▸ **YOUR GOAL**
Your task is to extract every entry that follows word for word while excluding the pictures.
[Start of Attachment]
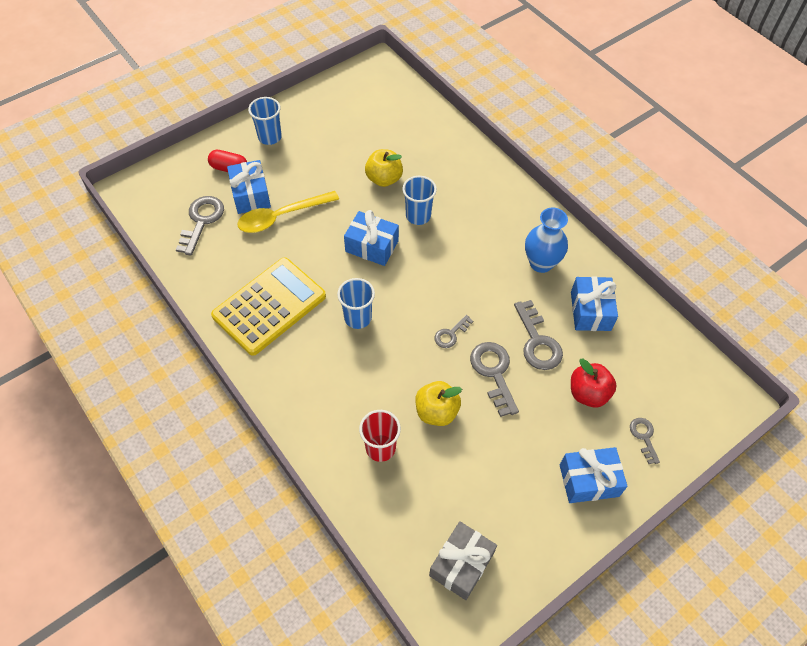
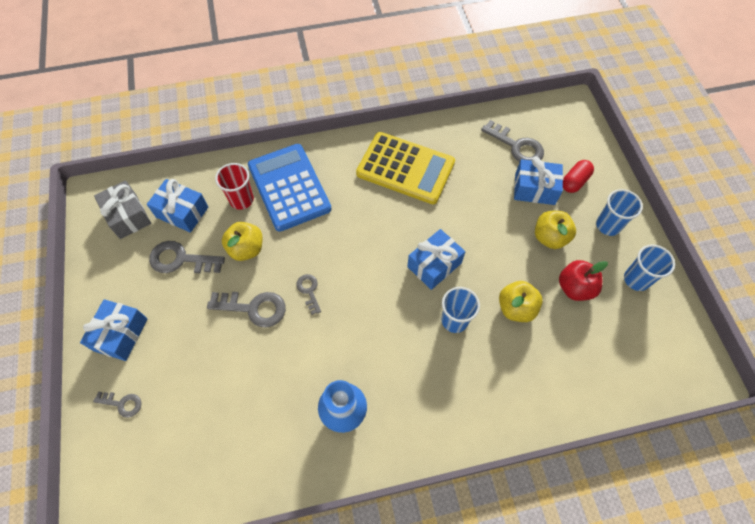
camera: 115 degrees right, 5 degrees up
(269, 306) = (405, 168): yellow calculator -> yellow calculator turned 45 degrees counterclockwise
(281, 216) = (499, 205): yellow spoon -> none
(301, 172) = (550, 237): none -> yellow apple
(342, 407) = (289, 187): none -> blue calculator
(358, 318) = (362, 226): blue cup -> blue cup (636, 279)
(537, 342) = (261, 361): grey key -> grey key (180, 259)
(588, 393) = (188, 378): red apple -> red apple (575, 288)
(590, 311) = (265, 432): blue gift -> blue gift (182, 212)

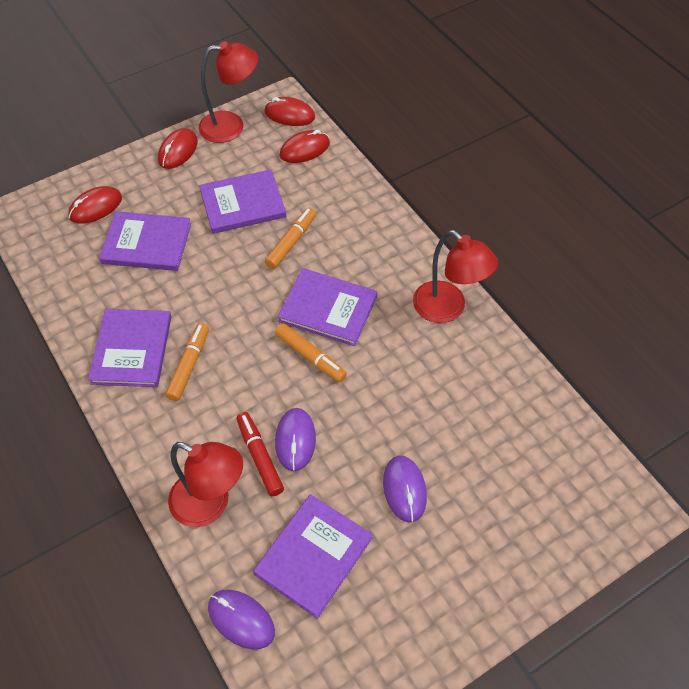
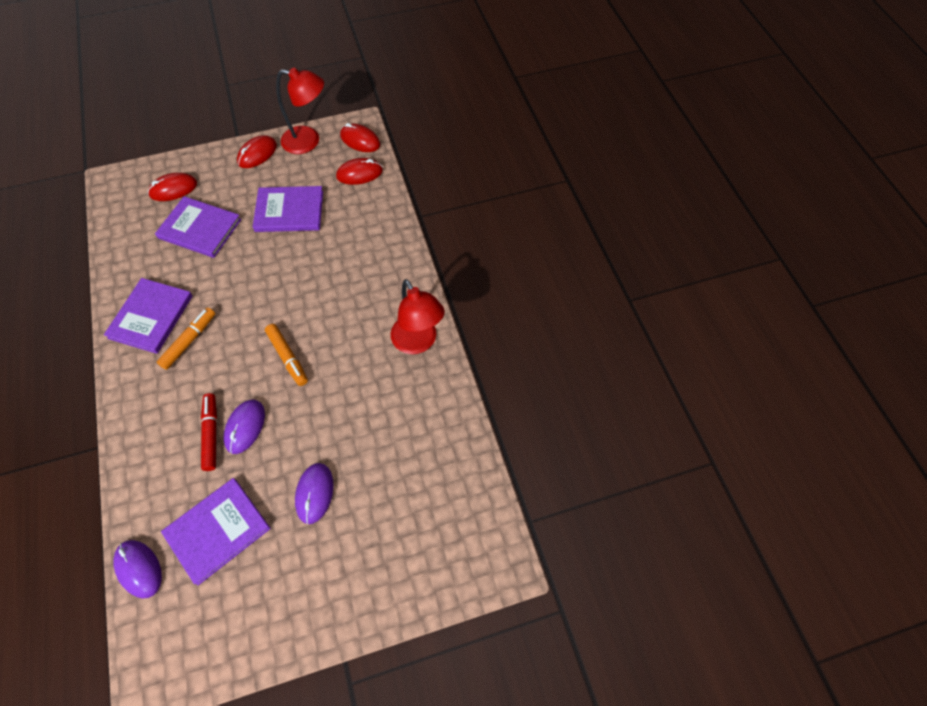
camera: 15 degrees right, 5 degrees up
(210, 504) = (156, 464): red lamp -> none
(291, 242) = (314, 253): orange marker -> none
(328, 309) = (319, 319): purple book -> none

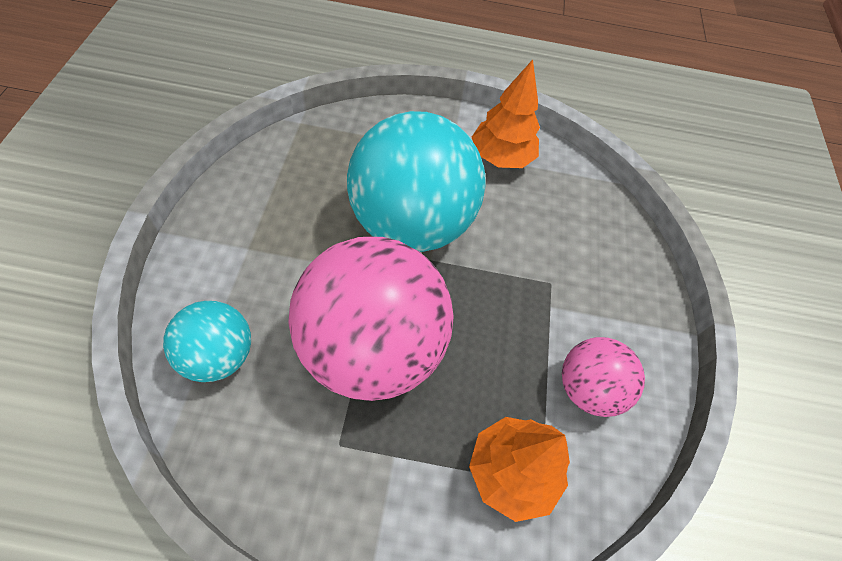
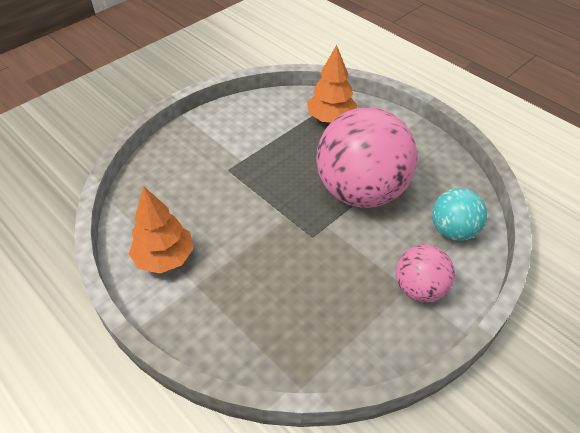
camera: 135 degrees left, 10 degrees down
(411, 224) = (280, 245): turquoise ball -> none
(587, 388) = (263, 124): pink ball -> pink ball (419, 288)

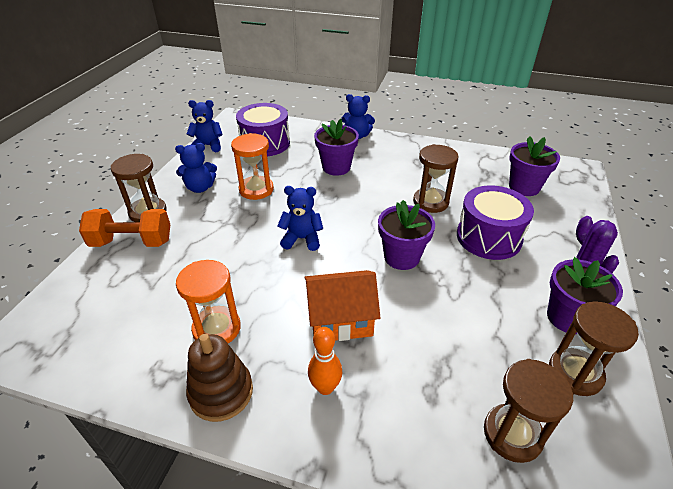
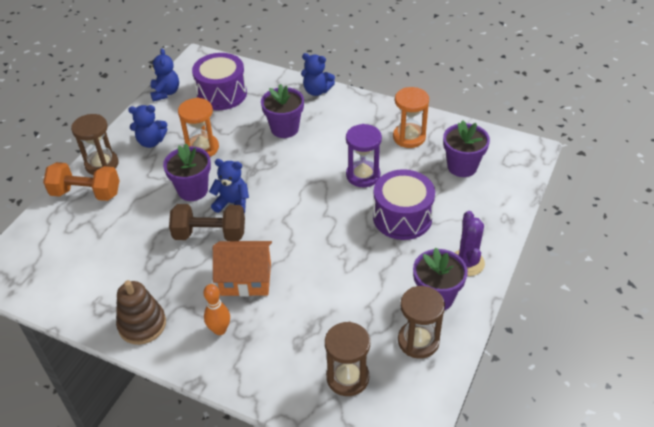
camera: 10 degrees right, 5 degrees up
(208, 146) = (165, 93): blue teddy bear -> blue teddy bear turned 75 degrees clockwise
(217, 328) = (146, 276): orange hourglass -> orange hourglass (409, 137)
(284, 273) = (210, 234): none -> brown dumbbell
(401, 257) = (315, 229): purple flower pot -> purple flower pot (193, 190)
(430, 202) = (363, 175): brown hourglass -> purple hourglass

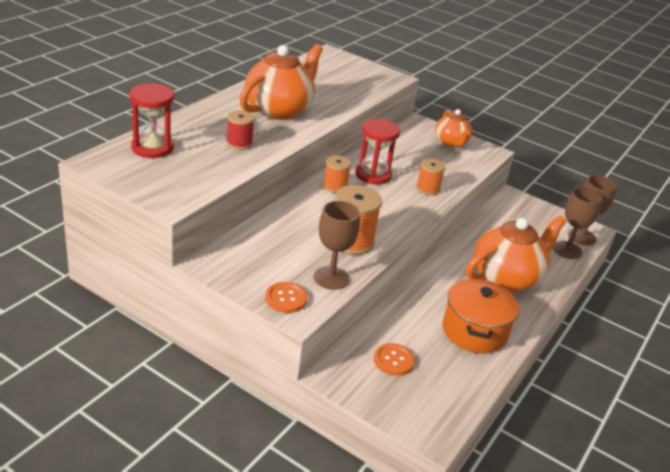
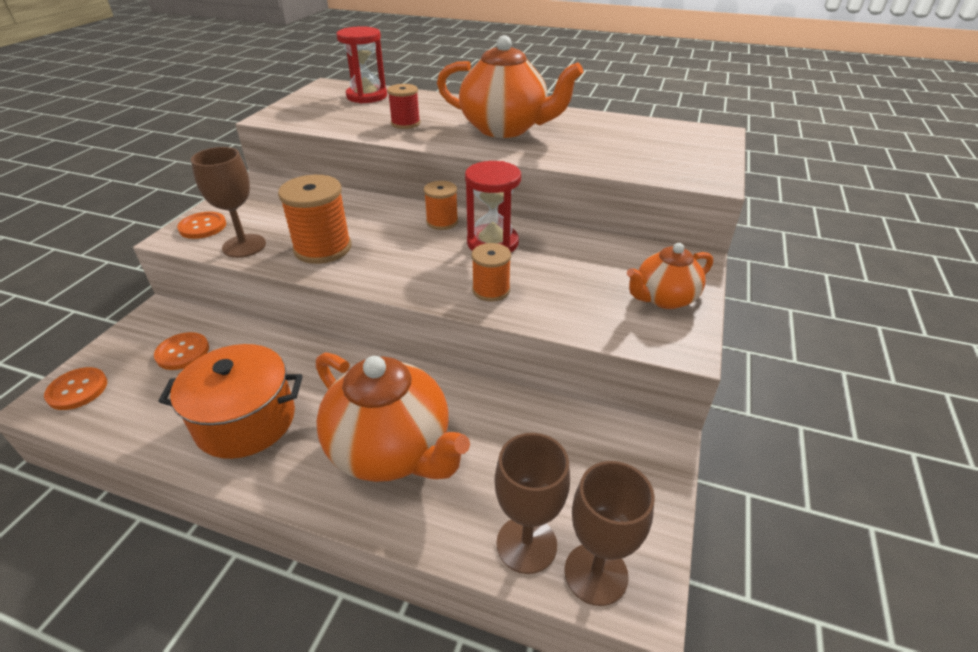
camera: 80 degrees right, 5 degrees up
(424, 418) = (77, 390): none -> orange button

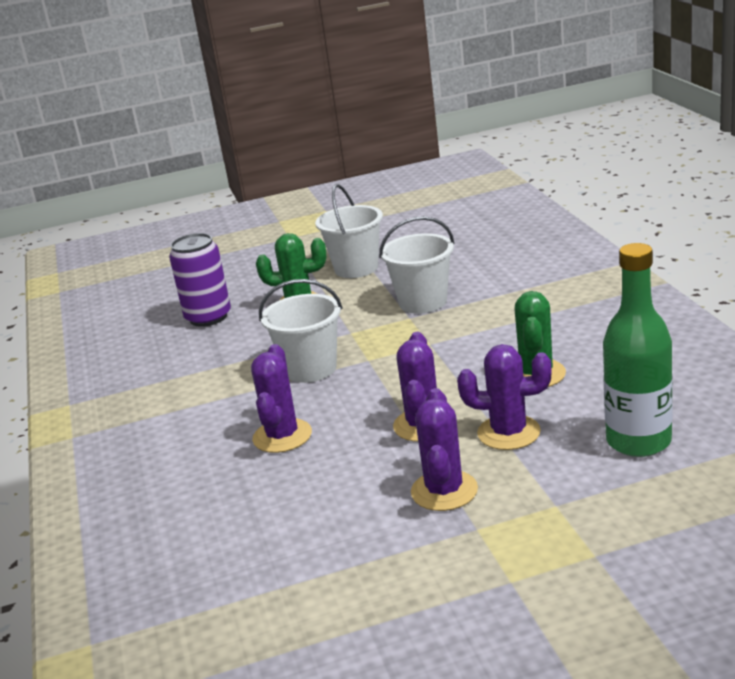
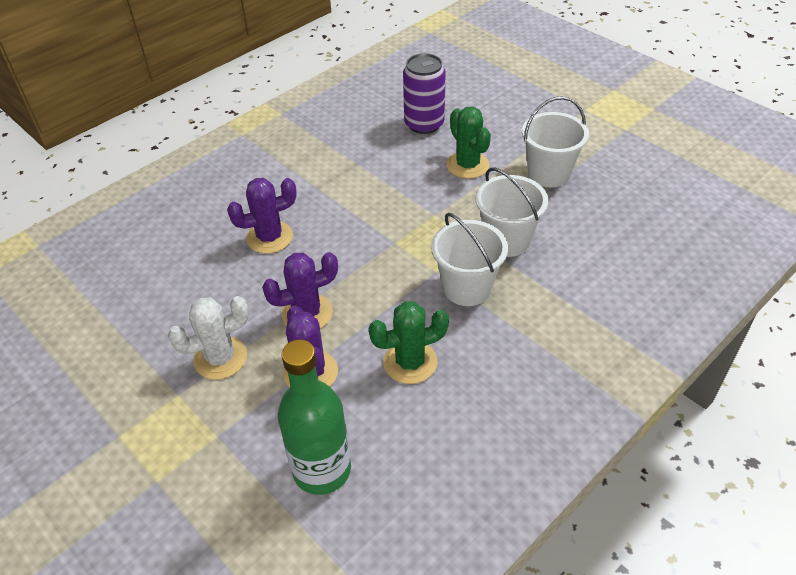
camera: 60 degrees right, 20 degrees up
(310, 369) = (368, 214): white bucket -> white bucket (467, 288)
(444, 491) = (220, 358): purple cactus -> white cactus

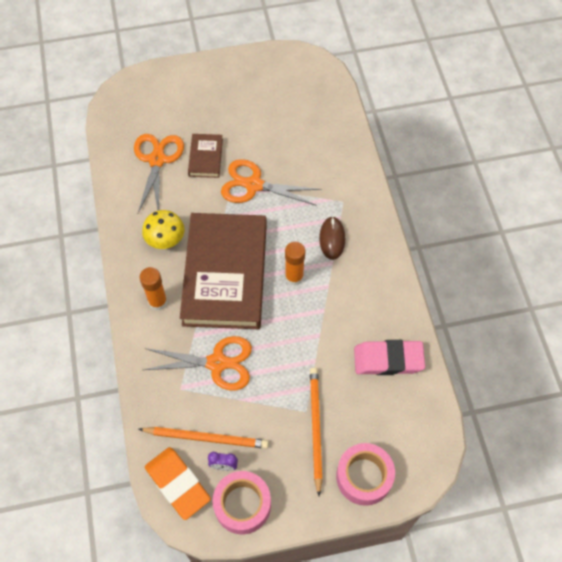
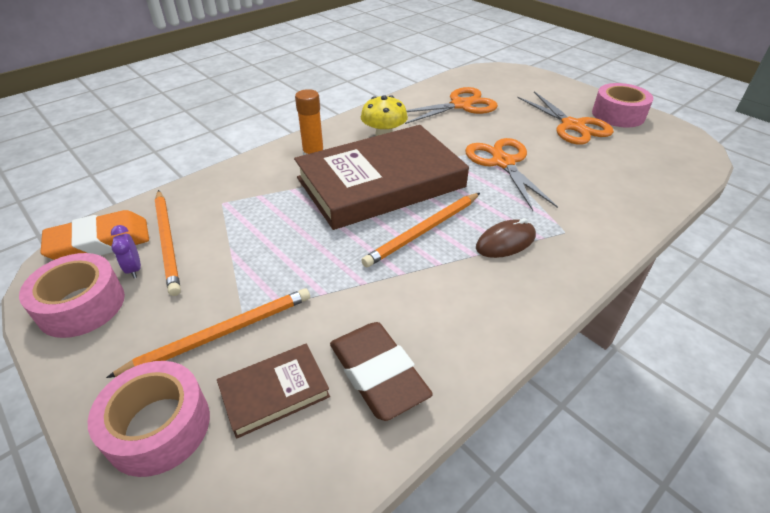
camera: 60 degrees right, 20 degrees down
(178, 484) = (100, 242): orange eraser -> orange eraser turned 45 degrees clockwise
(205, 157) = (496, 126): brown book -> brown book (274, 392)
(217, 363) = (268, 215): orange scissors -> orange scissors (572, 126)
(246, 71) = (618, 115): none -> pink tape
(294, 277) = (423, 231): orange glue stick -> orange pencil
(388, 360) = (378, 374): pink eraser -> brown eraser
[End of Attachment]
▸ **SOLVED EXERCISE**
camera: 115 degrees right, 5 degrees up
(269, 306) = (405, 168): yellow calculator -> yellow calculator turned 45 degrees counterclockwise
(281, 216) = (499, 205): yellow spoon -> none
(301, 172) = (550, 237): none -> yellow apple
(342, 407) = (289, 187): none -> blue calculator
(358, 318) = (362, 226): blue cup -> blue cup (636, 279)
(537, 342) = (261, 361): grey key -> grey key (180, 259)
(588, 393) = (188, 378): red apple -> red apple (575, 288)
(590, 311) = (265, 432): blue gift -> blue gift (182, 212)

camera: 15 degrees right, 5 degrees up
(210, 504) = (156, 464): red lamp -> none
(291, 242) = (314, 253): orange marker -> none
(328, 309) = (319, 319): purple book -> none

camera: 135 degrees left, 10 degrees down
(411, 224) = (280, 245): turquoise ball -> none
(587, 388) = (263, 124): pink ball -> pink ball (419, 288)

camera: 10 degrees right, 5 degrees up
(208, 146) = (165, 93): blue teddy bear -> blue teddy bear turned 75 degrees clockwise
(217, 328) = (146, 276): orange hourglass -> orange hourglass (409, 137)
(284, 273) = (210, 234): none -> brown dumbbell
(401, 257) = (315, 229): purple flower pot -> purple flower pot (193, 190)
(430, 202) = (363, 175): brown hourglass -> purple hourglass

camera: 80 degrees right, 5 degrees up
(424, 418) = (77, 390): none -> orange button

camera: 60 degrees right, 20 degrees up
(310, 369) = (368, 214): white bucket -> white bucket (467, 288)
(444, 491) = (220, 358): purple cactus -> white cactus

camera: 60 degrees right, 20 degrees down
(178, 484) = (100, 242): orange eraser -> orange eraser turned 45 degrees clockwise
(205, 157) = (496, 126): brown book -> brown book (274, 392)
(217, 363) = (268, 215): orange scissors -> orange scissors (572, 126)
(246, 71) = (618, 115): none -> pink tape
(294, 277) = (423, 231): orange glue stick -> orange pencil
(388, 360) = (378, 374): pink eraser -> brown eraser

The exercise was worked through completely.